▶ _TASK DATA_

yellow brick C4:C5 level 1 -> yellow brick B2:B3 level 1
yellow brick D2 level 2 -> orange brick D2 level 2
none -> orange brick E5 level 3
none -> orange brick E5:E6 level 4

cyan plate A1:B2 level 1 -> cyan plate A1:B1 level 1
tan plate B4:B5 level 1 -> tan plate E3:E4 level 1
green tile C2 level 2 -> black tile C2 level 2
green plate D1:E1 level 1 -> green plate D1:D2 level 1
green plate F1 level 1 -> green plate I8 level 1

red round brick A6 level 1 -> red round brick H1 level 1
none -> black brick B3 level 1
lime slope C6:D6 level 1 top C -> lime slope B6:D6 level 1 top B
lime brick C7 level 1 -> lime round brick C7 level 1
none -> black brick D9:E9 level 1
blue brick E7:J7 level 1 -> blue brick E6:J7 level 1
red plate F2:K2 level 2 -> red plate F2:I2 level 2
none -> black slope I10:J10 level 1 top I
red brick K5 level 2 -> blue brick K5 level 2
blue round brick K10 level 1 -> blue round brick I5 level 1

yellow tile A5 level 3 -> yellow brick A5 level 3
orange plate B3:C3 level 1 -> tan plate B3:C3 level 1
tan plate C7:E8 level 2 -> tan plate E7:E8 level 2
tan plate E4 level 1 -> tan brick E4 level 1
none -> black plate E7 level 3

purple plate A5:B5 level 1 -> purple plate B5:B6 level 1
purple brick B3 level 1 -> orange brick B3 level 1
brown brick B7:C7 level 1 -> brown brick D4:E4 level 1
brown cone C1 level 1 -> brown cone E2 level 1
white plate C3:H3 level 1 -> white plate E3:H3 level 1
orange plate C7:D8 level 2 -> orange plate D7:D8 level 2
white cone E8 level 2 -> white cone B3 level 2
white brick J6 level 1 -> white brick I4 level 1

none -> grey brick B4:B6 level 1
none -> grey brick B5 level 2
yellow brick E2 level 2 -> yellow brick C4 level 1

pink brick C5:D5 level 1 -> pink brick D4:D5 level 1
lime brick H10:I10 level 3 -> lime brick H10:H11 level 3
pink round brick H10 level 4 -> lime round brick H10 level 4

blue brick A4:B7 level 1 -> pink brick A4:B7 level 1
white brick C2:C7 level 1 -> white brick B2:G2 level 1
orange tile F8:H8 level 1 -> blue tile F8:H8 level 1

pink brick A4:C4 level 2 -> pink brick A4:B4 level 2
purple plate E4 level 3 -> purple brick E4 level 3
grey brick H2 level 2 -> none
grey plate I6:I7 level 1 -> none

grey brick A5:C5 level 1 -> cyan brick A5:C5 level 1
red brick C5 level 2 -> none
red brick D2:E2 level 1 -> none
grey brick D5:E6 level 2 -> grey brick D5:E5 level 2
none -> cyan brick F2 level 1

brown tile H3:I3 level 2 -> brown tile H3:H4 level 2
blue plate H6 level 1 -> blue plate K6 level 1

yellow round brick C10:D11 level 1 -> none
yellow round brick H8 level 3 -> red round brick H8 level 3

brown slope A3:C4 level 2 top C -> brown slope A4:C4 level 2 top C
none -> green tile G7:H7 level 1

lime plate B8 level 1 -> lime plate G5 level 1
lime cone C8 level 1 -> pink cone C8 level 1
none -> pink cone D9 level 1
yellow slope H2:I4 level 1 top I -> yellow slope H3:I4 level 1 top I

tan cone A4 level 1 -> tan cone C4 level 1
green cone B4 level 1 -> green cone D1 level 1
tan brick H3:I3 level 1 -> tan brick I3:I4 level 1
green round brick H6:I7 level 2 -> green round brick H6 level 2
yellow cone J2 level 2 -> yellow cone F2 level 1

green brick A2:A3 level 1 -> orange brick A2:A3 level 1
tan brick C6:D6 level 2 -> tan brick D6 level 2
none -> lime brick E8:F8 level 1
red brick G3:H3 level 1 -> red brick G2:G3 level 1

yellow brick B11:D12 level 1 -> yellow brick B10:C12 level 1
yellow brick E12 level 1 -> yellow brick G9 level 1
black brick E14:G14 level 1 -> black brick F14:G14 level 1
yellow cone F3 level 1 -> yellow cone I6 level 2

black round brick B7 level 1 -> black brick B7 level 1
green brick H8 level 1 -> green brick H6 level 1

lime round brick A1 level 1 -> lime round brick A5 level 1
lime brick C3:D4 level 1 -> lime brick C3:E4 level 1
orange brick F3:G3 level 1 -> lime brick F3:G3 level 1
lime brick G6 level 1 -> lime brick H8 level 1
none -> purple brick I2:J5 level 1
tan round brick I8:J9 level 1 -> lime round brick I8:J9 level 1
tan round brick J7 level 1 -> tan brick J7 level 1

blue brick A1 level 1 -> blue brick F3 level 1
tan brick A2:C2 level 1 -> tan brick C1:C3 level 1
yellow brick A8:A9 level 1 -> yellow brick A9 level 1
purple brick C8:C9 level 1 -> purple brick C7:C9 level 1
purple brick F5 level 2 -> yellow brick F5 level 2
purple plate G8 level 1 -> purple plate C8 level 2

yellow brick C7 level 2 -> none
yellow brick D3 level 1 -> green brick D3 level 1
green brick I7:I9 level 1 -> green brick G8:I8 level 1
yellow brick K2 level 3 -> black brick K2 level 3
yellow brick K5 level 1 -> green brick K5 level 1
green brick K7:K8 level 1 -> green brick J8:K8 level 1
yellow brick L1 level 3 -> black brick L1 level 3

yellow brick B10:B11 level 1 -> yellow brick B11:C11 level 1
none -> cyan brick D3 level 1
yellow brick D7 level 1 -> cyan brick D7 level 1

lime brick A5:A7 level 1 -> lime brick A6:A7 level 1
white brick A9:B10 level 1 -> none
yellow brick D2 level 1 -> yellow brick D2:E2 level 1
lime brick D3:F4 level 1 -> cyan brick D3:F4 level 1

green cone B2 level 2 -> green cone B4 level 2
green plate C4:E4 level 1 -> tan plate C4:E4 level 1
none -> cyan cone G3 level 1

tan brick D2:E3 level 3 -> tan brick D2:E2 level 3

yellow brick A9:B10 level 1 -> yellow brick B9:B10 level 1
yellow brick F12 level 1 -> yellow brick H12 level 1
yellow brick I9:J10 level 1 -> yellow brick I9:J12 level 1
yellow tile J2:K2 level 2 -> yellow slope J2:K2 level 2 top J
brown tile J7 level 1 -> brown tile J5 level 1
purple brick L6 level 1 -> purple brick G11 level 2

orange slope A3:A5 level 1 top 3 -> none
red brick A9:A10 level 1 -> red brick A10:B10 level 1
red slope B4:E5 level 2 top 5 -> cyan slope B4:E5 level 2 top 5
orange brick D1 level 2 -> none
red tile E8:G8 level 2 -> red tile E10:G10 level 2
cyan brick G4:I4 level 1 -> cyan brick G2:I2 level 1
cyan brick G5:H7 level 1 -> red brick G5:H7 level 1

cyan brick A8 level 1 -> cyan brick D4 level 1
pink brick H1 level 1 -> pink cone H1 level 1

▶ _TASK REQUIREMENTS_
Where a line of the entries above holds the word "brown", return that line.

▶ _WRITTEN ANSWER_
brown brick B7:C7 level 1 -> brown brick D4:E4 level 1
brown cone C1 level 1 -> brown cone E2 level 1
brown tile H3:I3 level 2 -> brown tile H3:H4 level 2
brown slope A3:C4 level 2 top C -> brown slope A4:C4 level 2 top C
brown tile J7 level 1 -> brown tile J5 level 1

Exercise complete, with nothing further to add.